-- Aim of the task --
Each entry needs to be restated exactly as written.

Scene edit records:
▬▬▬

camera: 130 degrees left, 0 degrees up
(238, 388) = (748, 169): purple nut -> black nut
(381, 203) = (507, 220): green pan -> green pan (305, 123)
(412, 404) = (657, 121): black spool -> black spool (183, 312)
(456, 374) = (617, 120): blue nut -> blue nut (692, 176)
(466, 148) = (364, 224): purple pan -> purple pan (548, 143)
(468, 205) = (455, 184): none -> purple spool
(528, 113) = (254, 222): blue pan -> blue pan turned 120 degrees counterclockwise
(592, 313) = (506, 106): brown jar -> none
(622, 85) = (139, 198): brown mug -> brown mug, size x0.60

▬▬▬

-- Result of this task --
camera: 130 degrees left, 0 degrees up
(238, 388) = (748, 169): purple nut -> black nut
(381, 203) = (507, 220): green pan -> green pan (305, 123)
(412, 404) = (657, 121): black spool -> black spool (183, 312)
(456, 374) = (617, 120): blue nut -> blue nut (692, 176)
(466, 148) = (364, 224): purple pan -> purple pan (548, 143)
(468, 205) = (455, 184): none -> purple spool
(528, 113) = (254, 222): blue pan -> blue pan turned 120 degrees counterclockwise
(592, 313) = (506, 106): brown jar -> none
(622, 85) = (139, 198): brown mug -> brown mug, size x0.60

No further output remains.